Only the lines from the line holding "SD3 pin MISO: GP17 -> GP13" through the final line of the entries below are to be returned, exactly as they stand.

Edit difference data =>
---+---

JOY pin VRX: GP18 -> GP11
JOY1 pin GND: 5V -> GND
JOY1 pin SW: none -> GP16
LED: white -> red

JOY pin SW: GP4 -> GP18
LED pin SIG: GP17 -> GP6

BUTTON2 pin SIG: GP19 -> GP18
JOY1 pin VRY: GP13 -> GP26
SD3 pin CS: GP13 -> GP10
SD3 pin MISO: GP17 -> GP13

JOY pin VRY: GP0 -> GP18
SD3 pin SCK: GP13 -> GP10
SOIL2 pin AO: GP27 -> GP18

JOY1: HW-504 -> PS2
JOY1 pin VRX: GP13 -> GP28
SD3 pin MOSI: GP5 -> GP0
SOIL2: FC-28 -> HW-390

---+---

Solution =>
SD3 pin MISO: GP17 -> GP13

JOY pin VRY: GP0 -> GP18
SD3 pin SCK: GP13 -> GP10
SOIL2 pin AO: GP27 -> GP18

JOY1: HW-504 -> PS2
JOY1 pin VRX: GP13 -> GP28
SD3 pin MOSI: GP5 -> GP0
SOIL2: FC-28 -> HW-390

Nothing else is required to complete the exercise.